▶ **WHAT THE TASK REQUIRES**: With the images excluded, set down every line of the listing below exactly.
** Opening PROVIDED MATERIAL block **
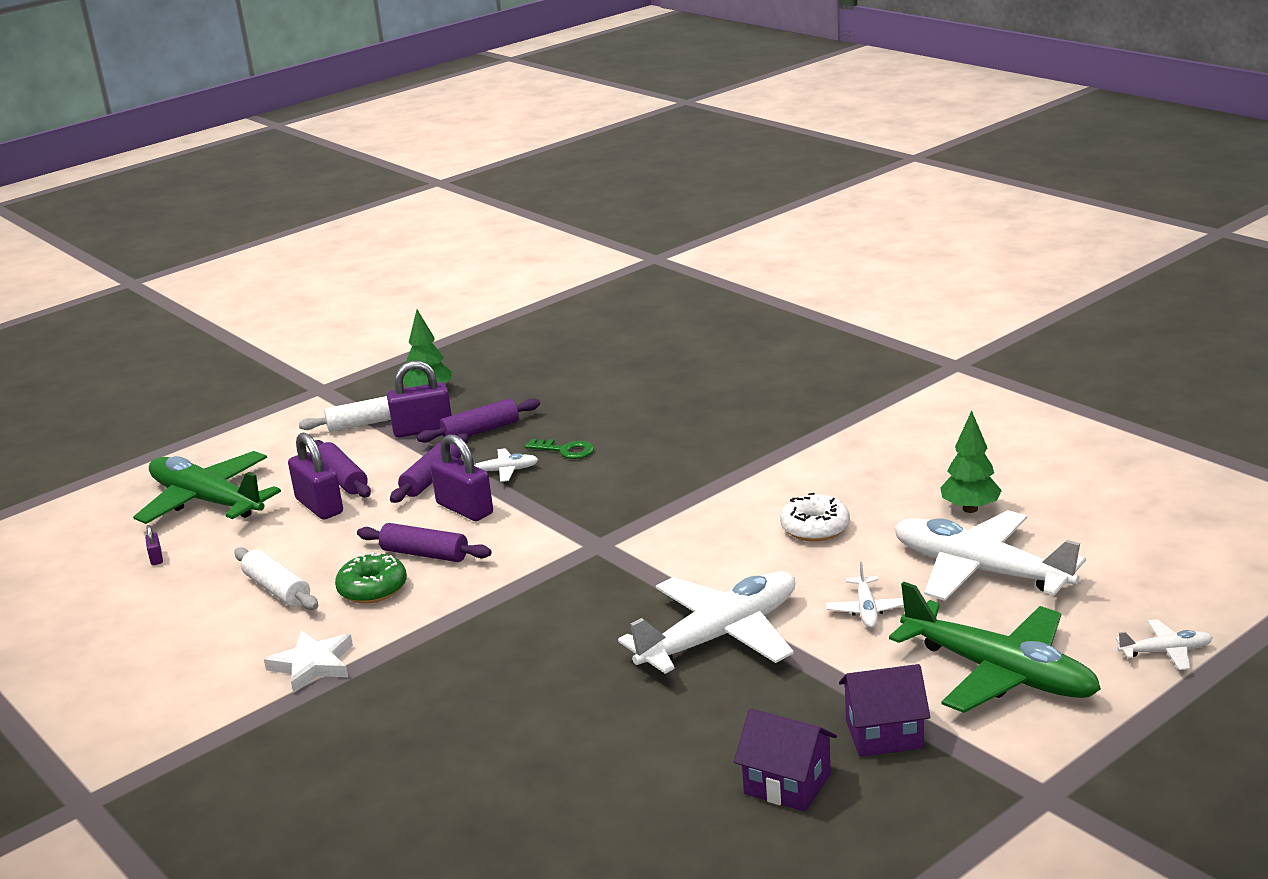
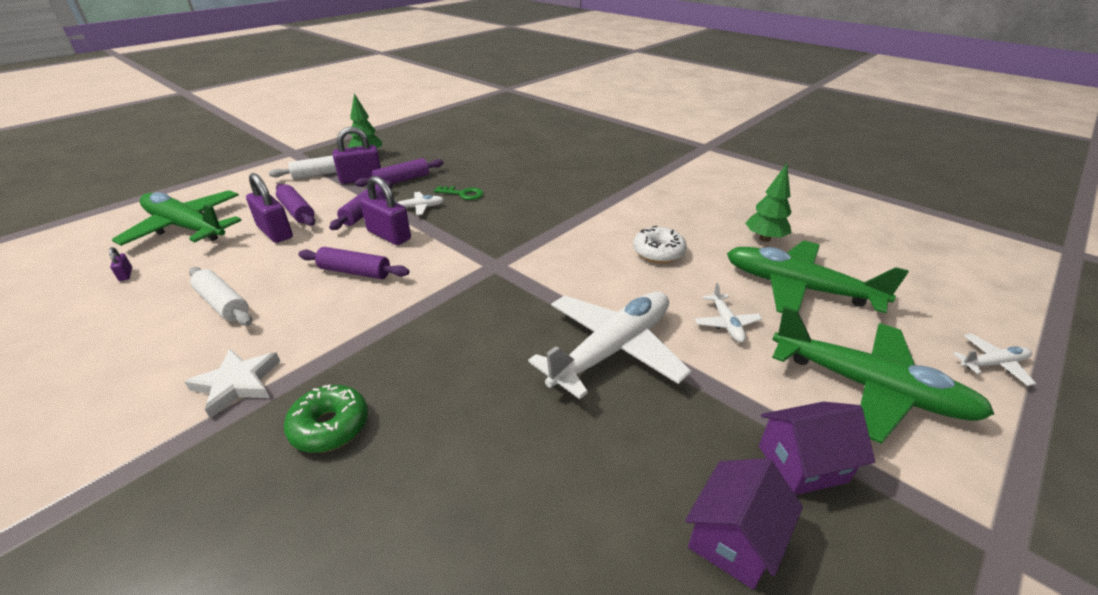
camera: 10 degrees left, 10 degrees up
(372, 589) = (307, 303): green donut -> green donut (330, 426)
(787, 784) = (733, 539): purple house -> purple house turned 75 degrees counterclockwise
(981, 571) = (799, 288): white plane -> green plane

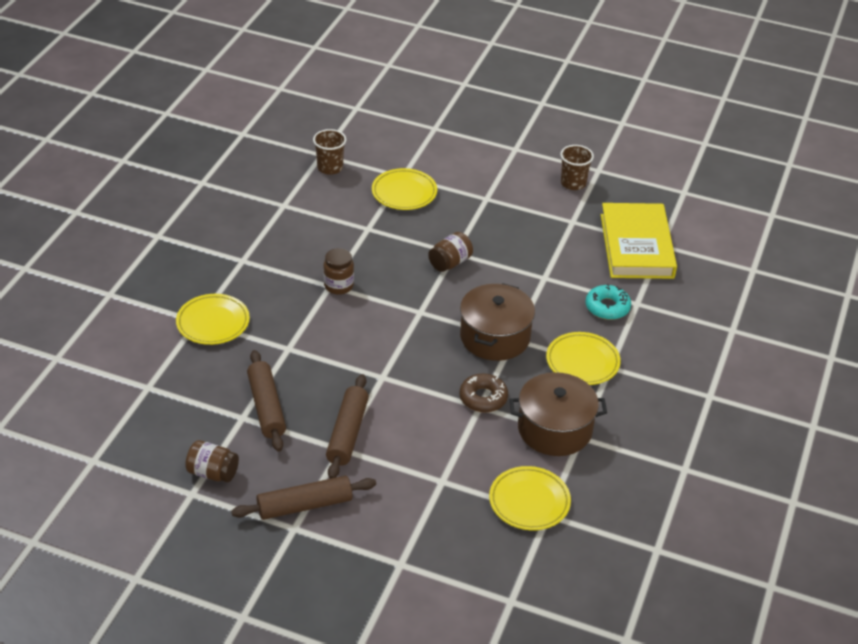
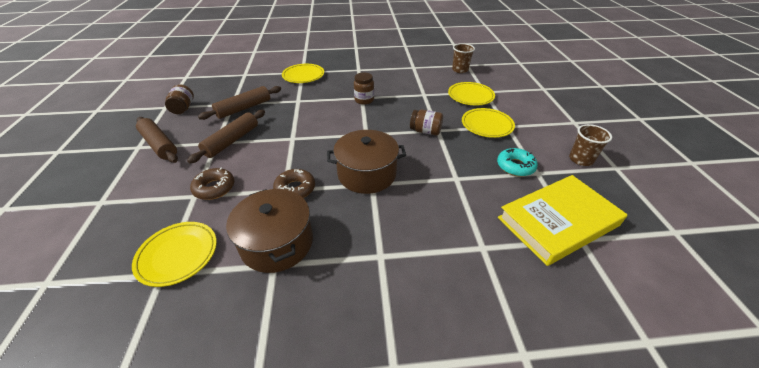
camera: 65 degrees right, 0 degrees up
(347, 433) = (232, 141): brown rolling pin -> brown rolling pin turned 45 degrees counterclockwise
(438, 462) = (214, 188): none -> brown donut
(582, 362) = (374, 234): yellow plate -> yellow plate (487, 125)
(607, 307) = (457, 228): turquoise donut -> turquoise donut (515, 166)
** Closing PROVIDED MATERIAL block **
▶ **EXERCISE RESPONSE**:
camera: 10 degrees left, 10 degrees up
(372, 589) = (307, 303): green donut -> green donut (330, 426)
(787, 784) = (733, 539): purple house -> purple house turned 75 degrees counterclockwise
(981, 571) = (799, 288): white plane -> green plane

camera: 65 degrees right, 0 degrees up
(347, 433) = (232, 141): brown rolling pin -> brown rolling pin turned 45 degrees counterclockwise
(438, 462) = (214, 188): none -> brown donut
(582, 362) = (374, 234): yellow plate -> yellow plate (487, 125)
(607, 307) = (457, 228): turquoise donut -> turquoise donut (515, 166)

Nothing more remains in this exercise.